Modification records:
##############################

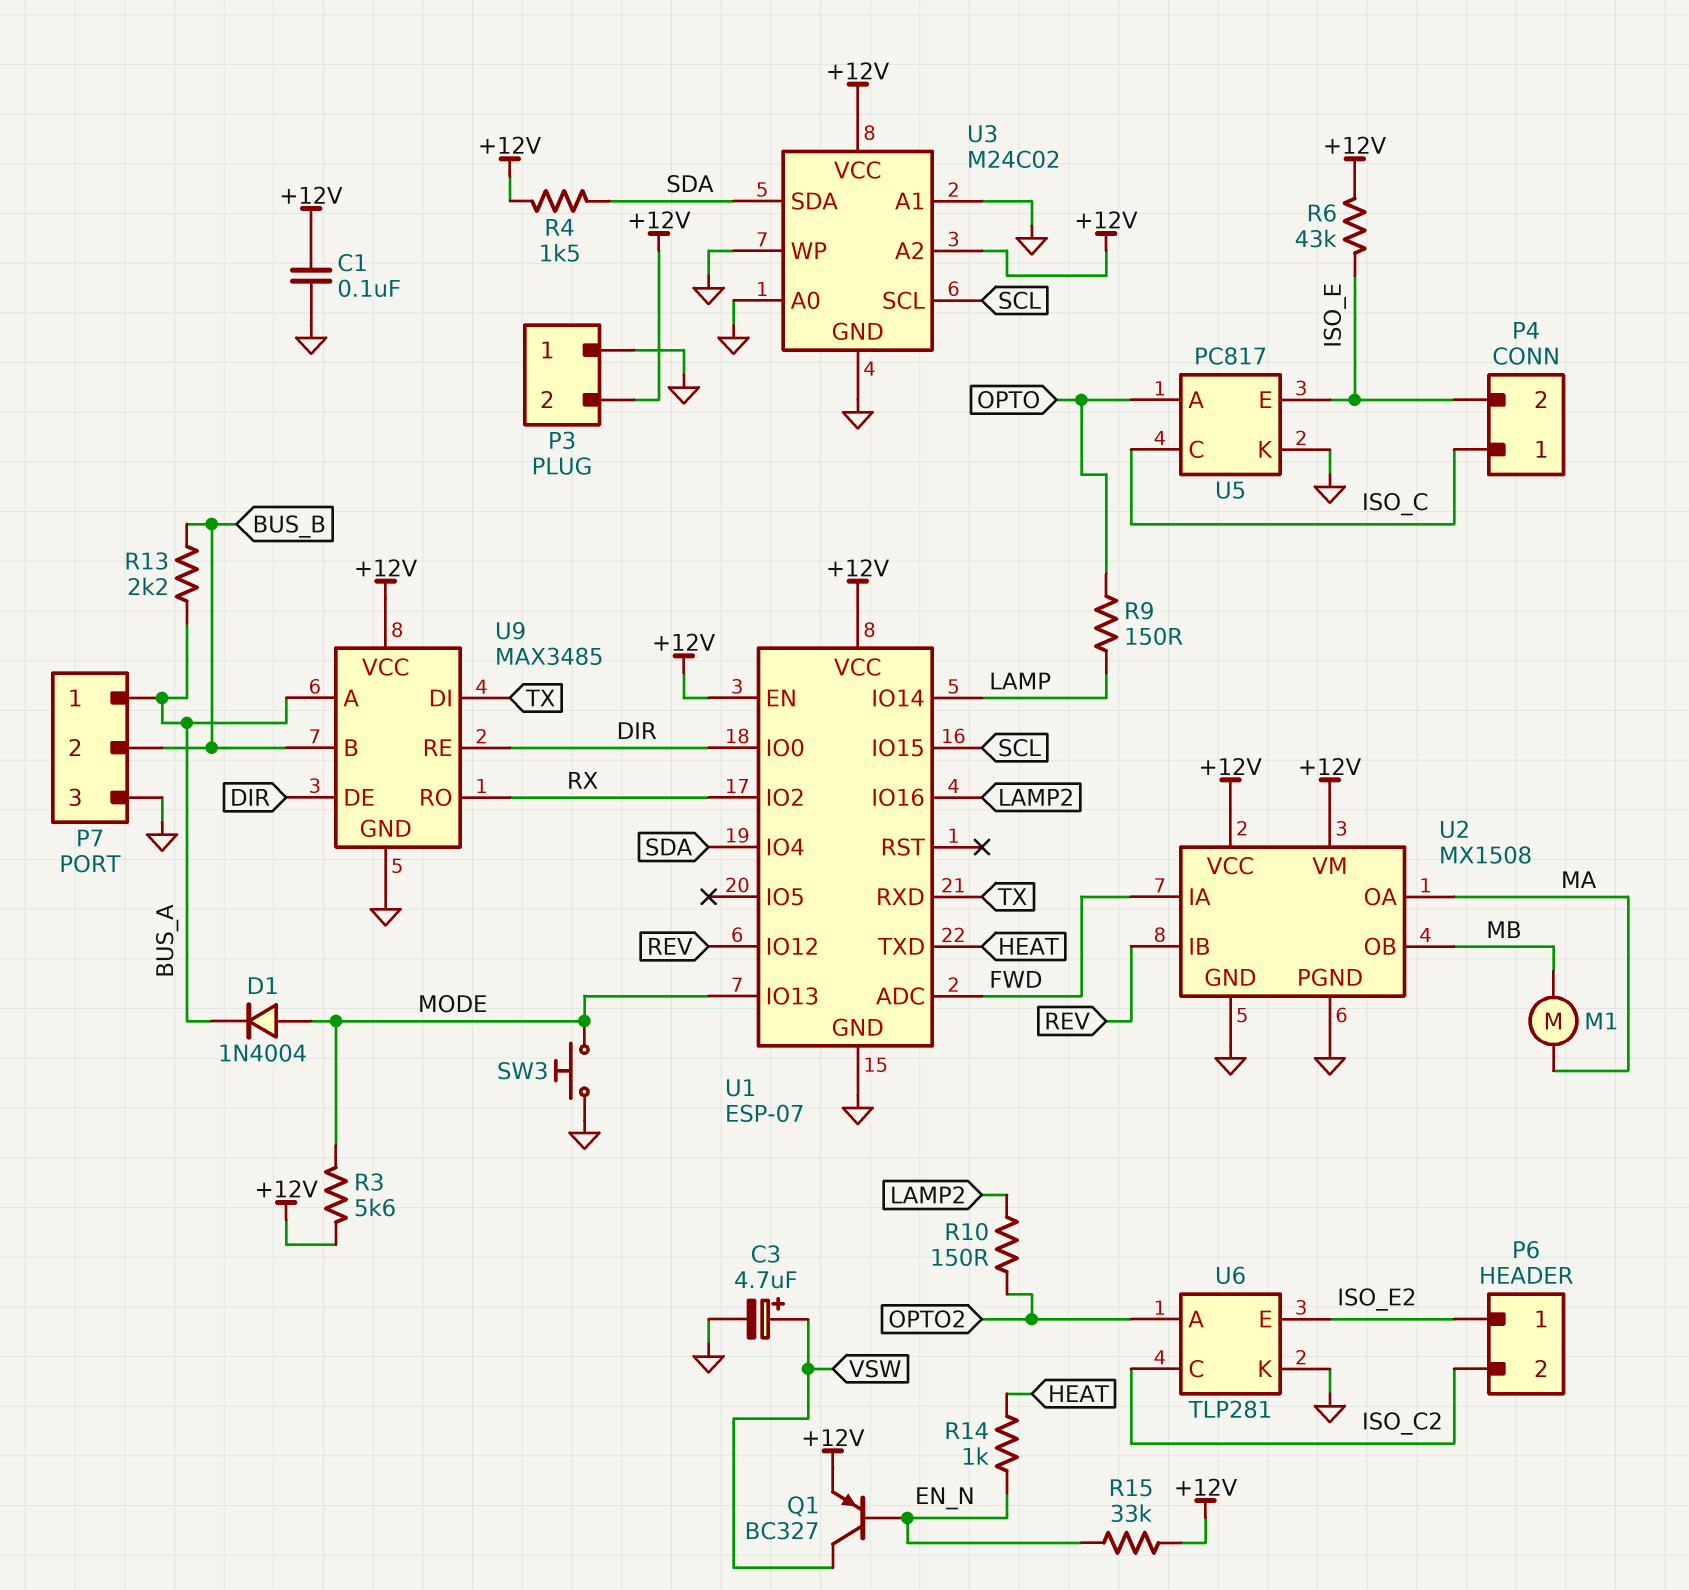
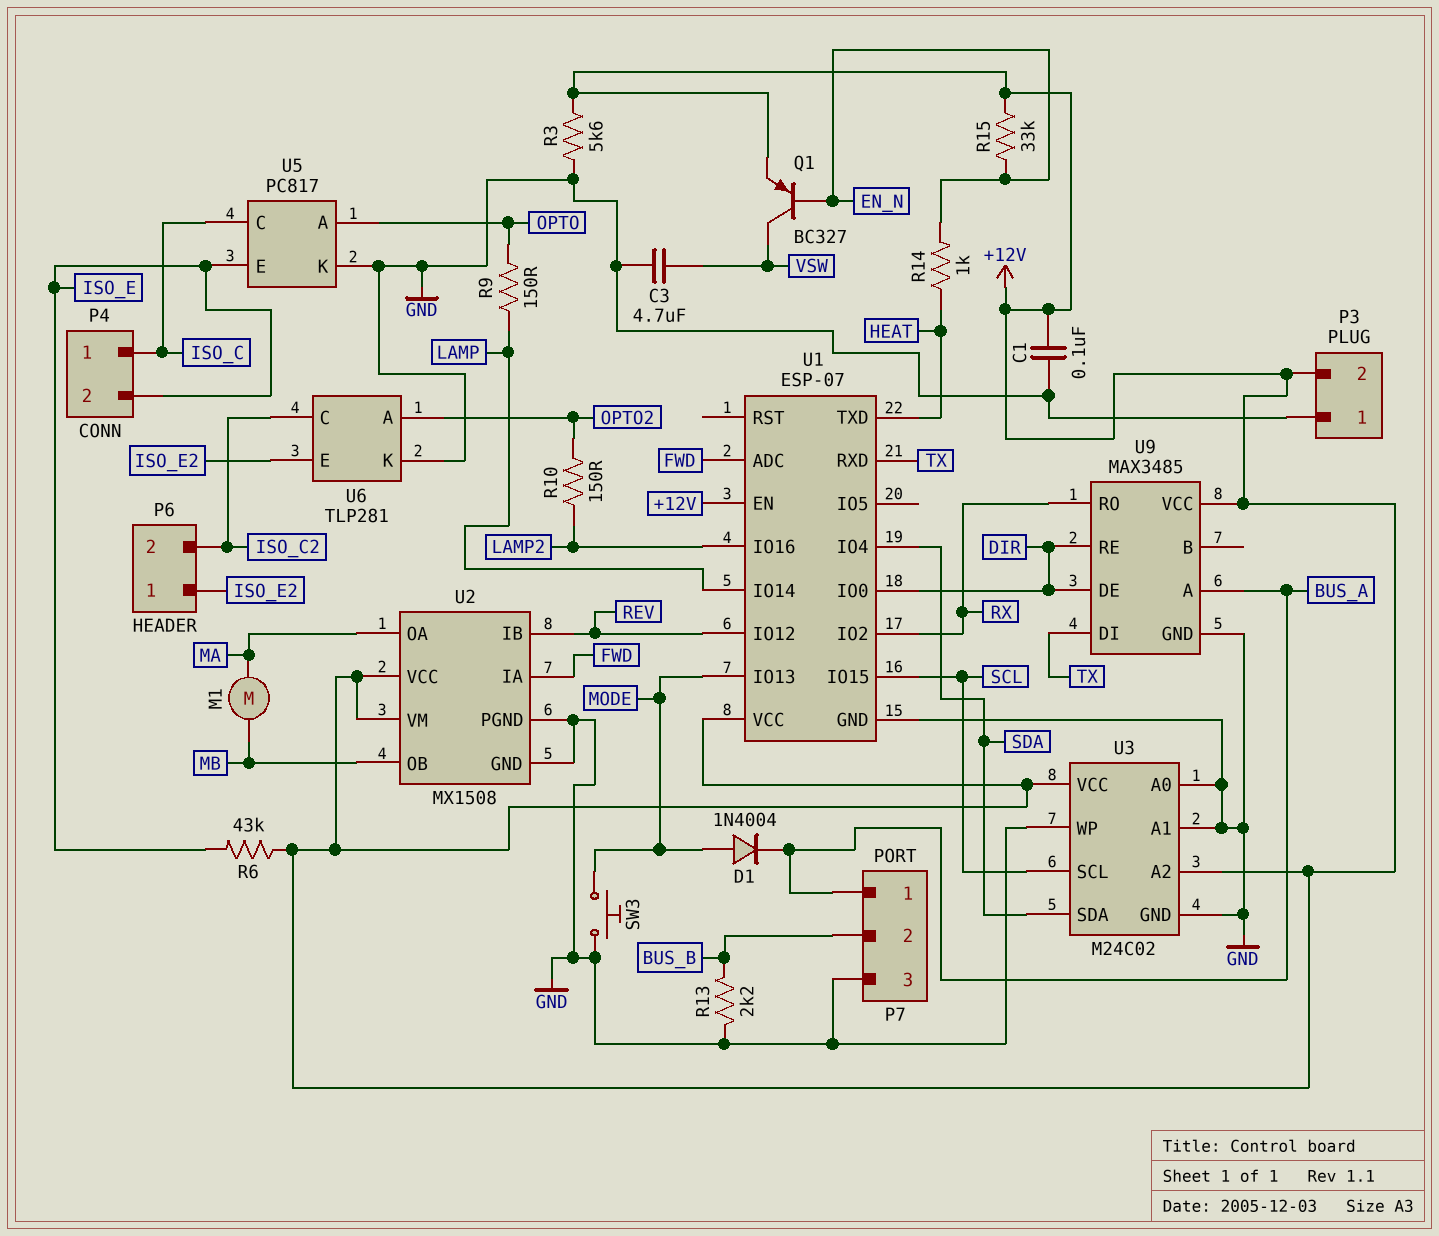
C3: 4.7uF (plus VSW, minus GND) -> 4.7uF (GND, VSW)
R3: 5.6k (+12V, MODE) -> 5.6k (+12V, GND)
R4: 1.5k (+12V, SDA) -> none
R13: 2.2k (BUS_A, BUS_B) -> 2.2k (BUS_B, GND)
U9 pin B: BUS_B -> none

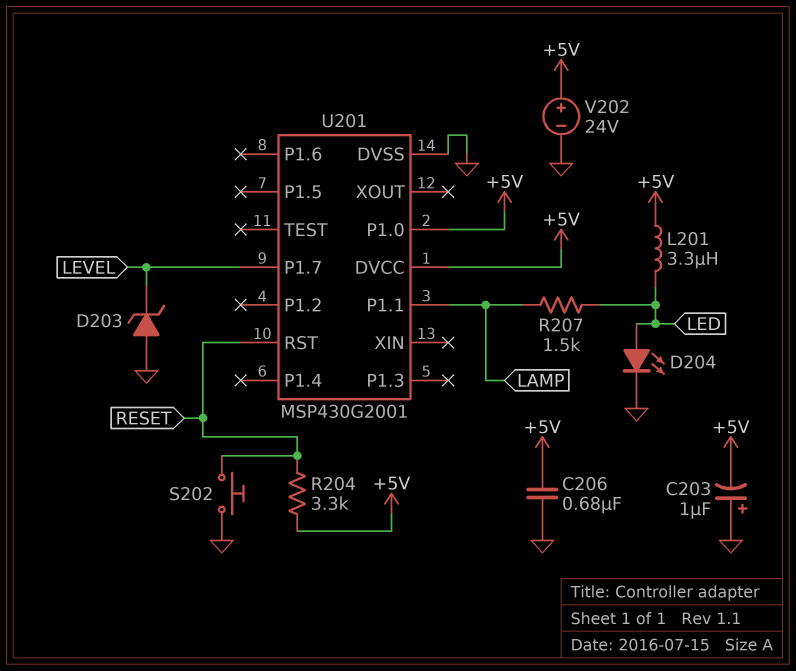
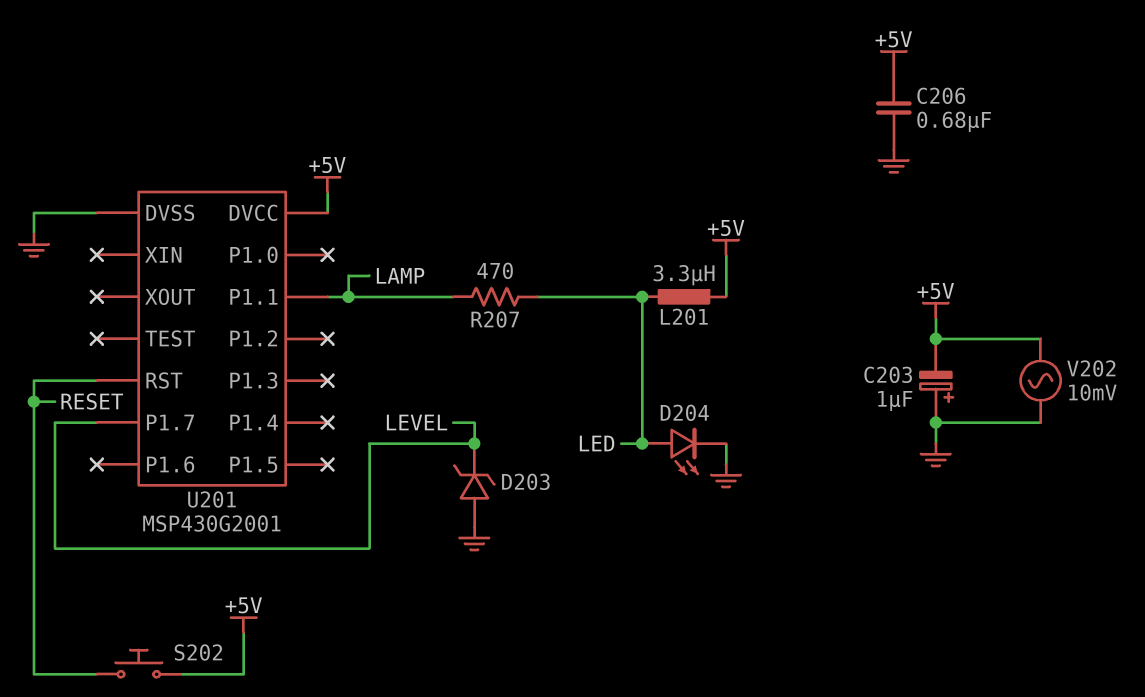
R204: 3.3k (+5V, RESET) -> none
R207: 1.5k (LAMP, LED) -> 470 (LAMP, LED)
S202: button (GND, RESET) -> button (+5V, RESET)
U201 pin P1.0: +5V -> none
V202: 24V (plus +5V, minus GND) -> AC 10mV (+5V, GND)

##############################

◆ **TASK GOAL**: Locate the word "plus" in the records above, and return each line that has it.

◆ **FINISHED EXERCISE**:
C3: 4.7uF (plus VSW, minus GND) -> 4.7uF (GND, VSW)
V202: 24V (plus +5V, minus GND) -> AC 10mV (+5V, GND)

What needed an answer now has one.